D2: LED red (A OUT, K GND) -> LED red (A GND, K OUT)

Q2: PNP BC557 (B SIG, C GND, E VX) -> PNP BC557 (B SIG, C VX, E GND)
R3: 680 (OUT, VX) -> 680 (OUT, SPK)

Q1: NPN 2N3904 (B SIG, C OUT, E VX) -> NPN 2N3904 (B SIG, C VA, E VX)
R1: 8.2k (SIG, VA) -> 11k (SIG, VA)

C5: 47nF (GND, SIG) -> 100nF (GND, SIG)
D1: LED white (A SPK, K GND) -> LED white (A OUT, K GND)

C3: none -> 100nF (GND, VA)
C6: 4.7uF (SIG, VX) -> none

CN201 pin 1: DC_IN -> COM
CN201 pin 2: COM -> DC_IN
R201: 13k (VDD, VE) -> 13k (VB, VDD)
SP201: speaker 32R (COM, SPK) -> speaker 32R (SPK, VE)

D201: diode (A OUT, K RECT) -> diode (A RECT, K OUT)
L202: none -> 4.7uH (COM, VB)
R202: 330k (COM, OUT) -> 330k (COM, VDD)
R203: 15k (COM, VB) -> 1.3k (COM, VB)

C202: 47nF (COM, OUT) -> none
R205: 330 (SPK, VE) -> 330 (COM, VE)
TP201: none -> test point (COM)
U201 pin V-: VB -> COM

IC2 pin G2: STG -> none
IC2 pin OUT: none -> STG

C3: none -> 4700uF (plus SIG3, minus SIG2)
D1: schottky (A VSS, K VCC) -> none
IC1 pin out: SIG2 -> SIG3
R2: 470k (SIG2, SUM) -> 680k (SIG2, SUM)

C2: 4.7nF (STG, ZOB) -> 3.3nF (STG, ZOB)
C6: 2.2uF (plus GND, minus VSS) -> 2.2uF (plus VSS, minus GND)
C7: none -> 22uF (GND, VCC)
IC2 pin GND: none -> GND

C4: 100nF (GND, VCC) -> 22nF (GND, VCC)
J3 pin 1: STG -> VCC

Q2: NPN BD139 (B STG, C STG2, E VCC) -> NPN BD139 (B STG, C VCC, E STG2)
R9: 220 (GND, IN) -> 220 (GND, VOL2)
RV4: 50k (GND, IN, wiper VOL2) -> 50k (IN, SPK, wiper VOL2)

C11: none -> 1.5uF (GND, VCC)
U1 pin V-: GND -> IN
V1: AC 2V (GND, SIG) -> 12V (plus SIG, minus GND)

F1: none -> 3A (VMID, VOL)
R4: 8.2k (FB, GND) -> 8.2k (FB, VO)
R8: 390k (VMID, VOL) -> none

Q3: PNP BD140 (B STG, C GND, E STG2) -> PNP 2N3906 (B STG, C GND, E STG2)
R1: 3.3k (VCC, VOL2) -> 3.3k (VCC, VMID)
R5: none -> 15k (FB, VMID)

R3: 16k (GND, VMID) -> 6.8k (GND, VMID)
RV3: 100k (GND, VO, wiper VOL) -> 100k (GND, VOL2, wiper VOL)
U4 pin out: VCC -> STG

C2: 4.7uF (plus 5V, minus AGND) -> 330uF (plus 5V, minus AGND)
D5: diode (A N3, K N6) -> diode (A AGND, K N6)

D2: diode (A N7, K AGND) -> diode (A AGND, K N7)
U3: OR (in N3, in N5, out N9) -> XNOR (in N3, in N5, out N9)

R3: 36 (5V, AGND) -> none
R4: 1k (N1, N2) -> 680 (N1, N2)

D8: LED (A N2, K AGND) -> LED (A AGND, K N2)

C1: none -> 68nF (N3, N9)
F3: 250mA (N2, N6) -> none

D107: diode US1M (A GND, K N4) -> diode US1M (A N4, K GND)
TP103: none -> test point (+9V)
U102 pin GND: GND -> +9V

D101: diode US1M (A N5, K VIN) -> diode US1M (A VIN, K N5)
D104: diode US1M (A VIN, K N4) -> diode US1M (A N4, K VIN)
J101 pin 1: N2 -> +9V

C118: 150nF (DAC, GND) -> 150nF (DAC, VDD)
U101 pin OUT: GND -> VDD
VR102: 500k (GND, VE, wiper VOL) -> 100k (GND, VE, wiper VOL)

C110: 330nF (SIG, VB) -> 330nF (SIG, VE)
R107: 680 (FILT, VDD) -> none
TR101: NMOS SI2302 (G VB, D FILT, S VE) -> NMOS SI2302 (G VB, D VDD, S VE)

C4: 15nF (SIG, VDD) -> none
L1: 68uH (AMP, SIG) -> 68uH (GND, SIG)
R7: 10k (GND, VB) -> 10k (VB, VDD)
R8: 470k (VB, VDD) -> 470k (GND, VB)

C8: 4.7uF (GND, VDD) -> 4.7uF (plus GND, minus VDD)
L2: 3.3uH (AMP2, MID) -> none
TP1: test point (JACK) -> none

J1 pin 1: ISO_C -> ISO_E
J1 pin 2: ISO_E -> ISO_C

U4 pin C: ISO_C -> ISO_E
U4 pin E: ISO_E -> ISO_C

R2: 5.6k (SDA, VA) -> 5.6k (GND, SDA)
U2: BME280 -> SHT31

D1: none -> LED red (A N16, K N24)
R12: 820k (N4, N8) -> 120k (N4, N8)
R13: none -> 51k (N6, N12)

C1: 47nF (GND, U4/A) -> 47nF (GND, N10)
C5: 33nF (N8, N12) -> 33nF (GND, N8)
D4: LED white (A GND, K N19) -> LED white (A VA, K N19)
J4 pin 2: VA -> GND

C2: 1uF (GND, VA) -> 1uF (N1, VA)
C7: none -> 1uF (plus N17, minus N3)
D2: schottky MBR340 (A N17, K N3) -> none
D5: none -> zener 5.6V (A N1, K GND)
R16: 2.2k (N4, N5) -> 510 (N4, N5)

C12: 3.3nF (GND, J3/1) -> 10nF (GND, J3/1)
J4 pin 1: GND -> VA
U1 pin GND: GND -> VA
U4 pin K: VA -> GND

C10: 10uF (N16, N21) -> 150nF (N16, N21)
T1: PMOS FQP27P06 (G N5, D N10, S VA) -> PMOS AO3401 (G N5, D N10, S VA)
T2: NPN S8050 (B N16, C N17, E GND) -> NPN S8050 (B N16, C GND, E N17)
◇ ◇ ◇ ◇ ◇ ◇ ◇
**Your goal**
In the records above, some lines hold the word "AGND". Say how many, and nothing more.

**Written solution**
5